--- Given information ---

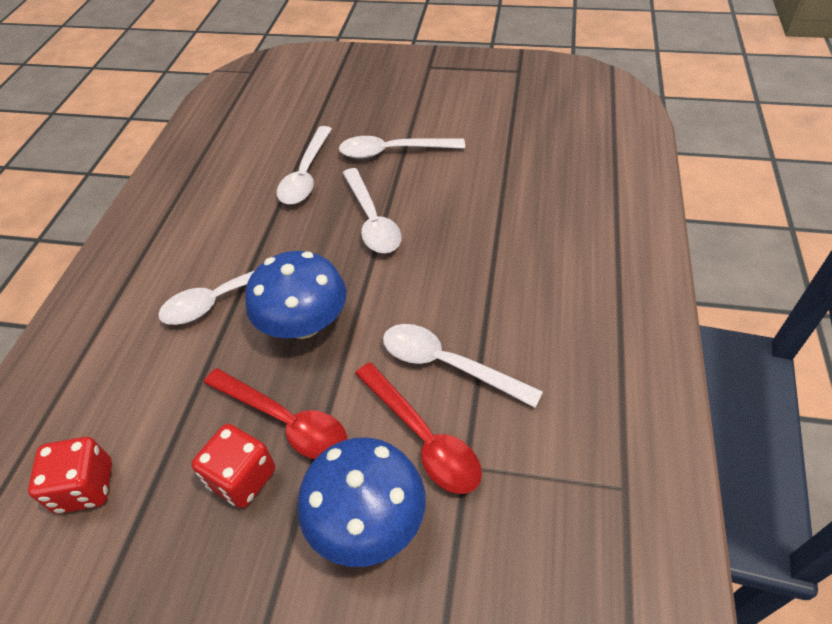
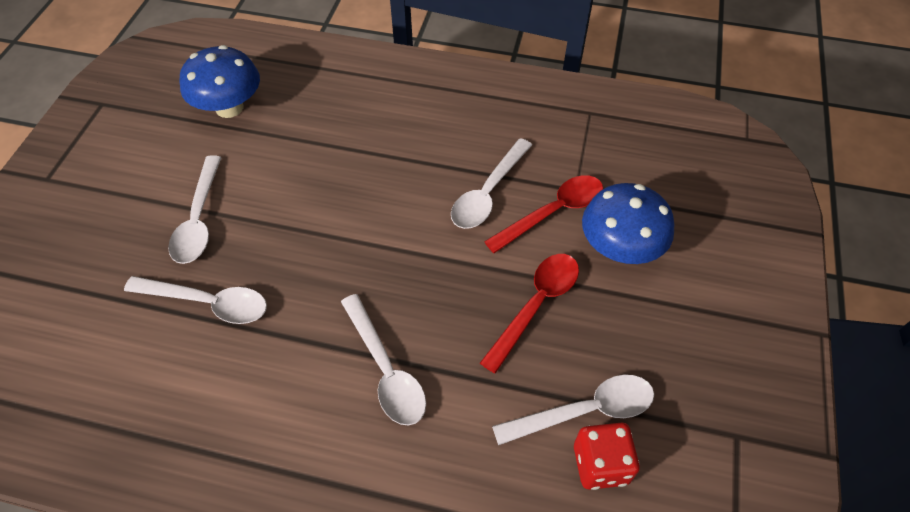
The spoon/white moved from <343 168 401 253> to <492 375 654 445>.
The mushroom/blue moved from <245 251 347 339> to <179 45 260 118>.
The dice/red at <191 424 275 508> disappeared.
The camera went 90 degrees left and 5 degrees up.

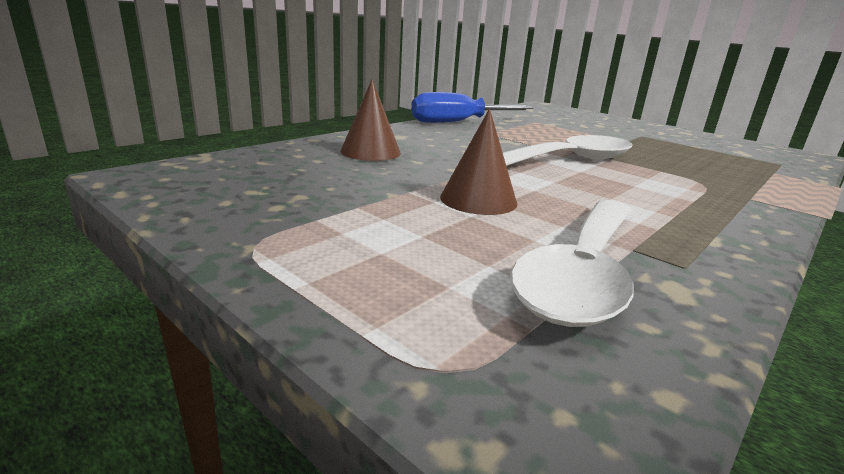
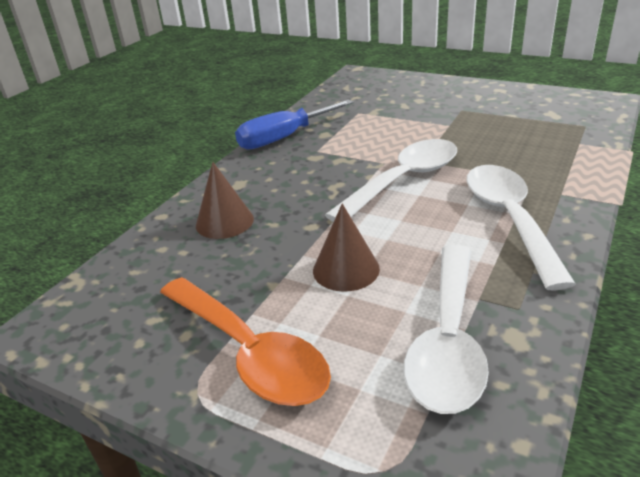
The spoon/white at <466 165 576 291> appeared.
The spoon/orange at <160 277 331 406> appeared.
The camera went 10 degrees left and 10 degrees up.

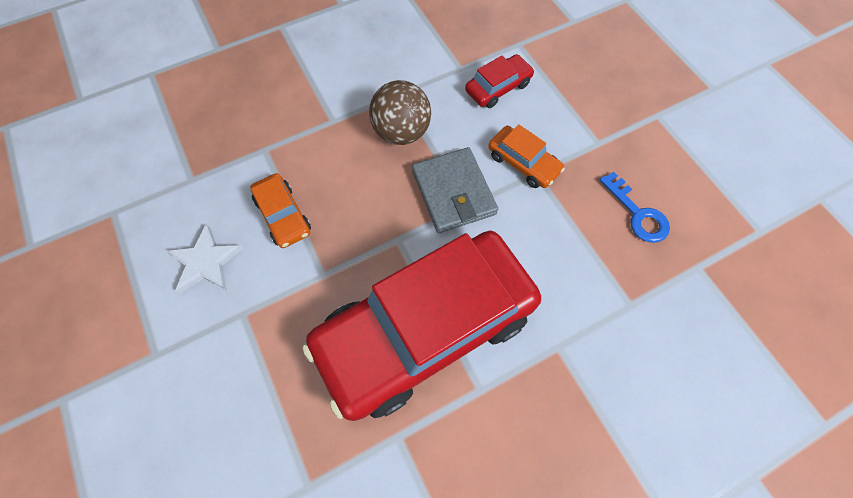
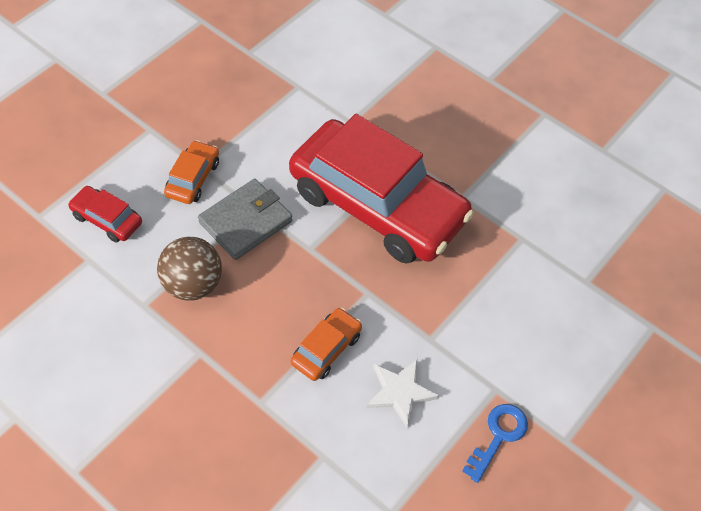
The key/blue moved from <600 172 670 243> to <462 404 528 483>.
The camera went 115 degrees left and 10 degrees down.

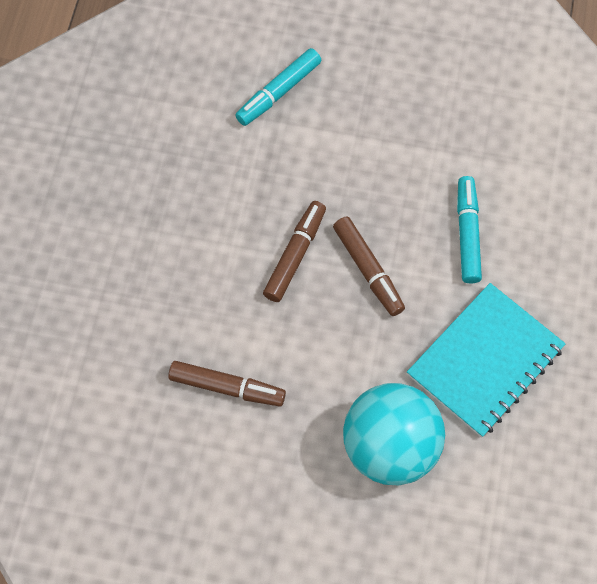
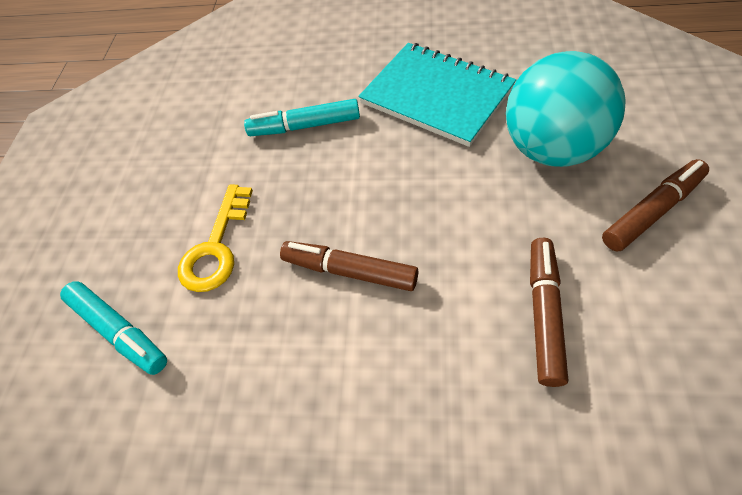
The marker/brown moved from <333 217 405 316> to <602 159 709 251>.
The key/yellow at <178 184 253 292> appeared.
The camera went 90 degrees left and 10 degrees down.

---

→ Your assignment
Starting at the line containing "The mushroom/blue moved" and stopping at the line containing "The spoon/white at", output each line exactly as it appears above. Leave out the pictures.

→ Reply to the task
The mushroom/blue moved from <245 251 347 339> to <179 45 260 118>.
The dice/red at <191 424 275 508> disappeared.
The camera went 90 degrees left and 5 degrees up.

The spoon/white at <466 165 576 291> appeared.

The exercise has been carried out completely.